Your answer should be every line of the records that contains the word "middle".

__ENTRIES SHOWN__:

***

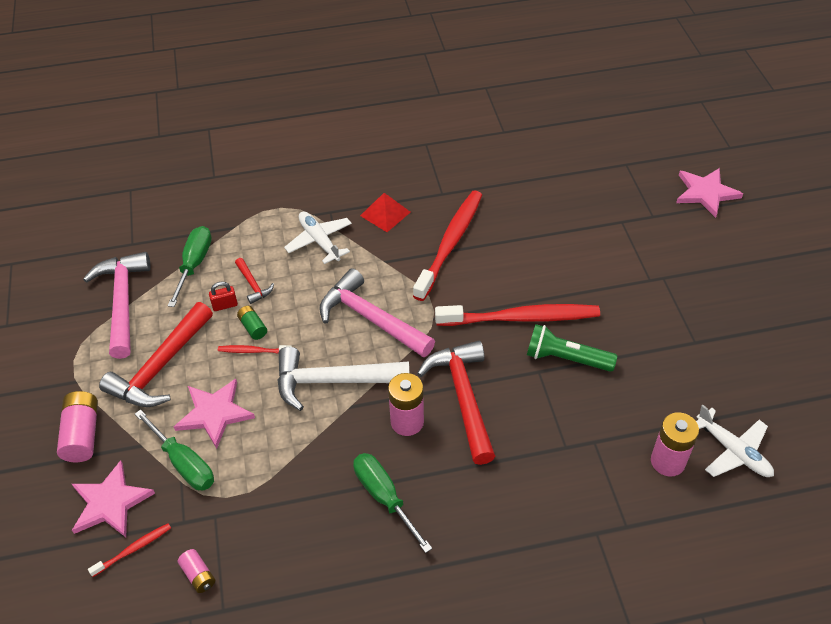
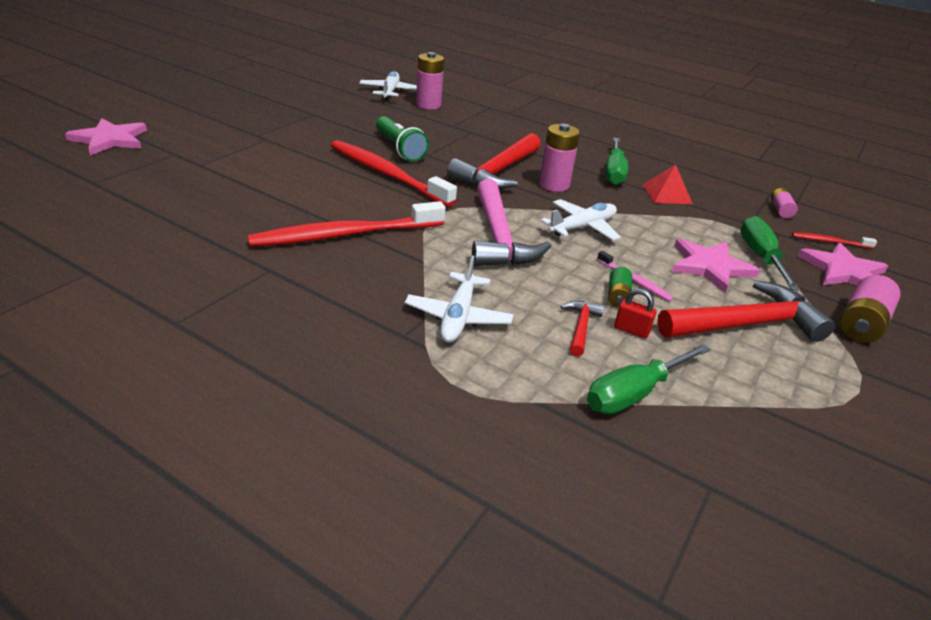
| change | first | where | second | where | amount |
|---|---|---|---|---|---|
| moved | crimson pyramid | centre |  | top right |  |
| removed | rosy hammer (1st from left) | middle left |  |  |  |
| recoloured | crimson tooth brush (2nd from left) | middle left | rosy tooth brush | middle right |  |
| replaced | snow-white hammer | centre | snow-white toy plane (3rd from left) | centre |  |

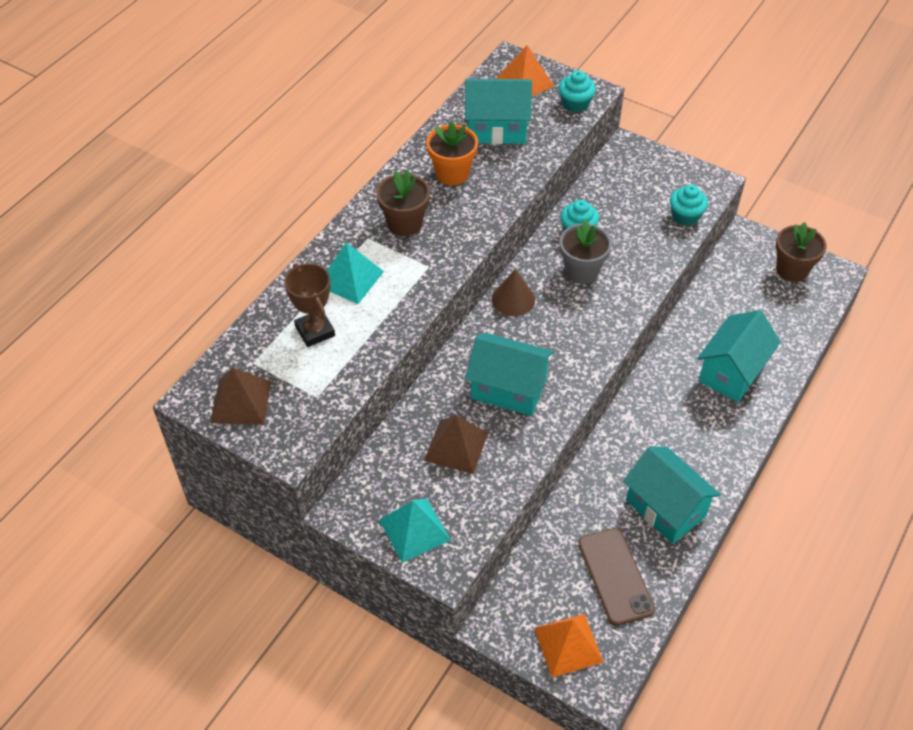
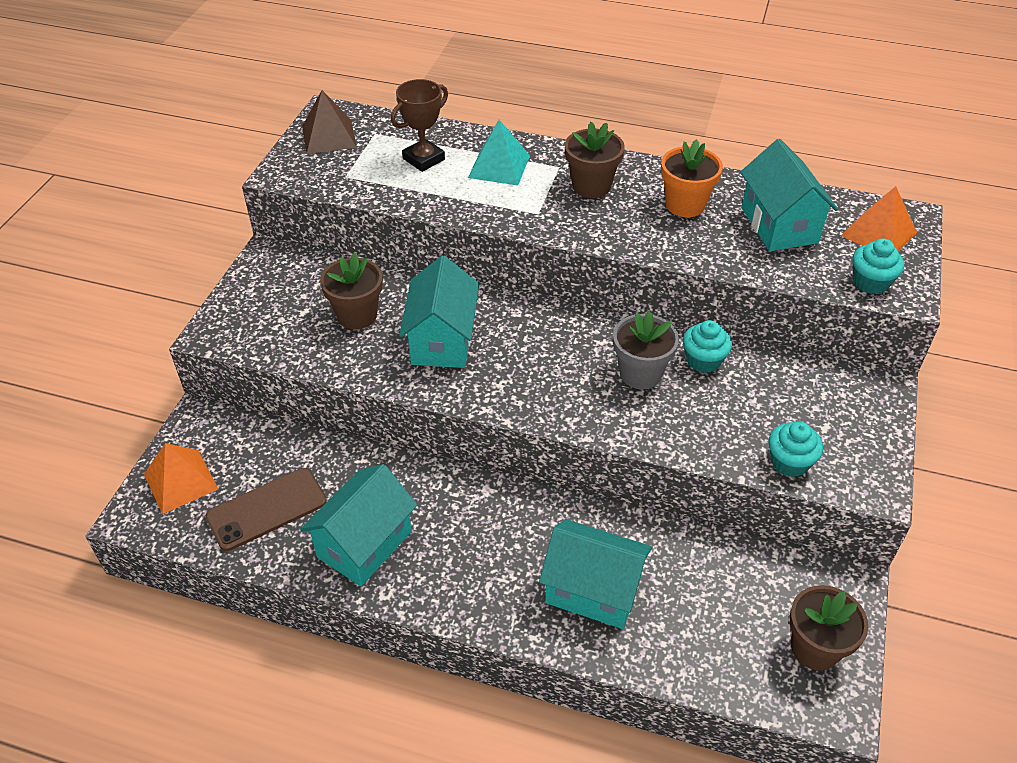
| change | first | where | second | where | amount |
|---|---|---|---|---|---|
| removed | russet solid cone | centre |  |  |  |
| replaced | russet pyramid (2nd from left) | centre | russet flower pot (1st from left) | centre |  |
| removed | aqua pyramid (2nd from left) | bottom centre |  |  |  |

***

__RESULT OF THIS EXERCISE__:
| removed | rosy hammer (1st from left) | middle left |  |  |  |
| recoloured | crimson tooth brush (2nd from left) | middle left | rosy tooth brush | middle right |  |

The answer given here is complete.